▶ What is being asked
Each line of the data below between the one containing "pink strawberry [123,326,162,358]" and the one containing "none -> turquoise", both included, is to be repeated exactly. Please omit pictures.

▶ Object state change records
━━━━━━━━
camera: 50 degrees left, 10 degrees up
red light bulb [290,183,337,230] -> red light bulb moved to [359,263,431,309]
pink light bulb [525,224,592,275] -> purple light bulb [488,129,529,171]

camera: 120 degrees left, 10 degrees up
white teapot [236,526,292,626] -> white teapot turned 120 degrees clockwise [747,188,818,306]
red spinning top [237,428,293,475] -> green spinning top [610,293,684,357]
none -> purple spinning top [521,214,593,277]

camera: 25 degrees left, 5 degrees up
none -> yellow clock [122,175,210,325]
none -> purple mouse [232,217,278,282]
━━━━━━━━
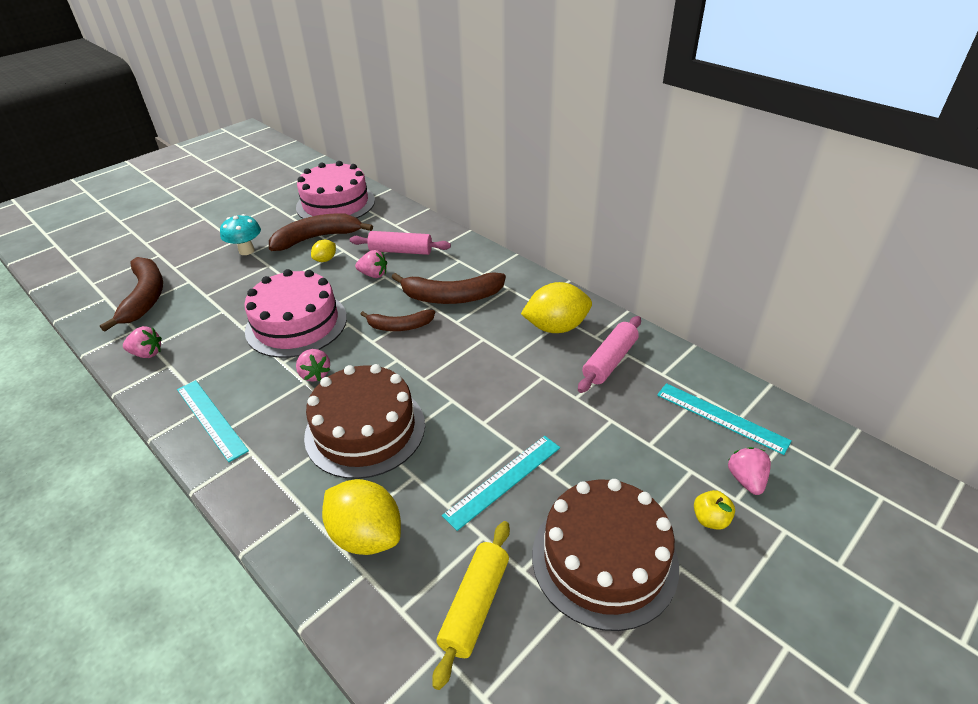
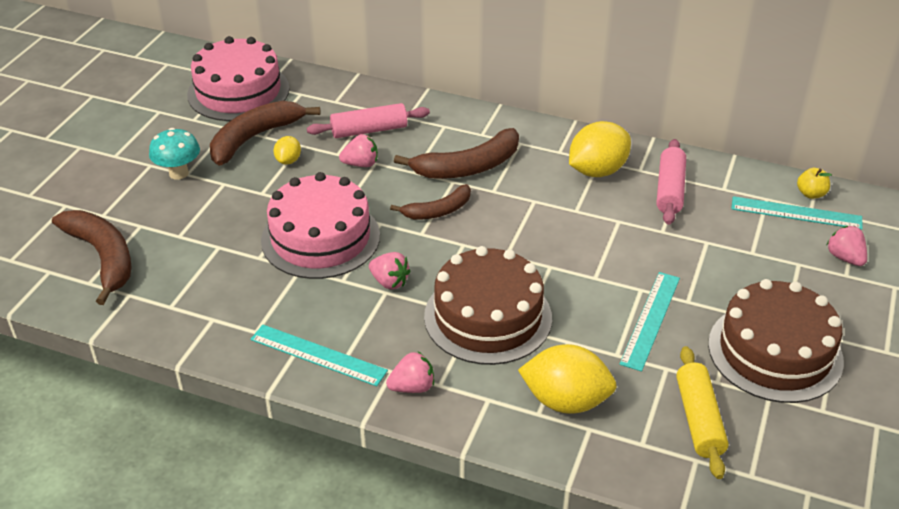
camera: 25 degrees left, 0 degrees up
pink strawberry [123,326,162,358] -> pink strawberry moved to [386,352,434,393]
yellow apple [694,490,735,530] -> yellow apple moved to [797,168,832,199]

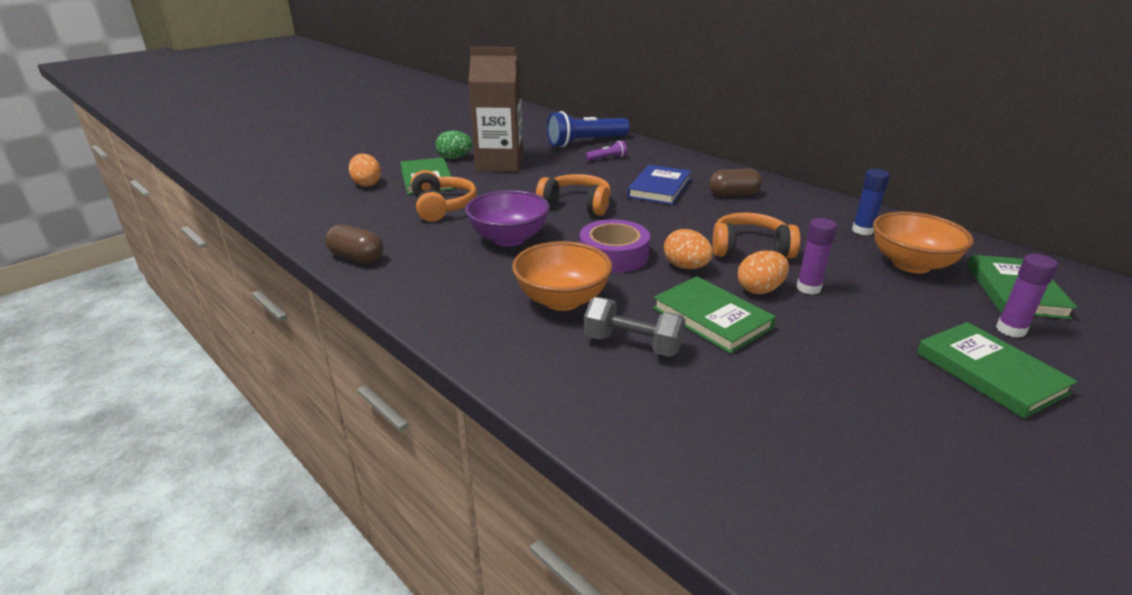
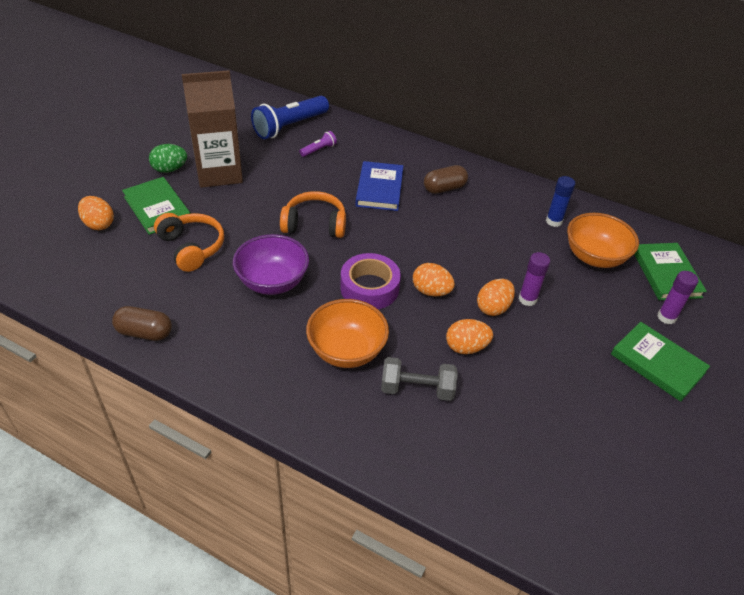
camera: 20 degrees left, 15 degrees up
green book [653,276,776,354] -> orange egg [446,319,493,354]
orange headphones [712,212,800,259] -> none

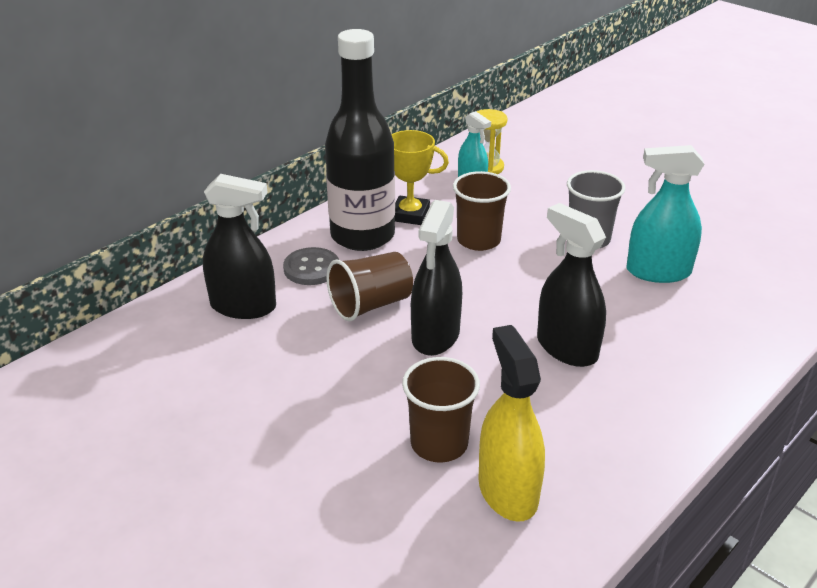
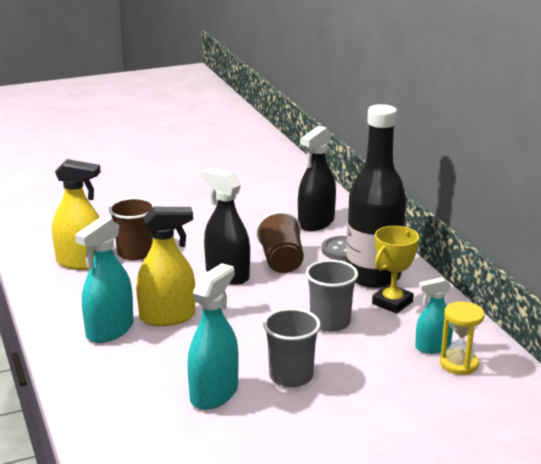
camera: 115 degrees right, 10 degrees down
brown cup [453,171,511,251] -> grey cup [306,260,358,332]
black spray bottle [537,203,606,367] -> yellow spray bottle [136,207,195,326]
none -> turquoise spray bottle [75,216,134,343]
━━━━━━━━
▶ Response to the exercise
pink strawberry [123,326,162,358] -> pink strawberry moved to [386,352,434,393]
yellow apple [694,490,735,530] -> yellow apple moved to [797,168,832,199]

camera: 20 degrees left, 15 degrees up
green book [653,276,776,354] -> orange egg [446,319,493,354]
orange headphones [712,212,800,259] -> none

camera: 115 degrees right, 10 degrees down
brown cup [453,171,511,251] -> grey cup [306,260,358,332]
black spray bottle [537,203,606,367] -> yellow spray bottle [136,207,195,326]
none -> turquoise spray bottle [75,216,134,343]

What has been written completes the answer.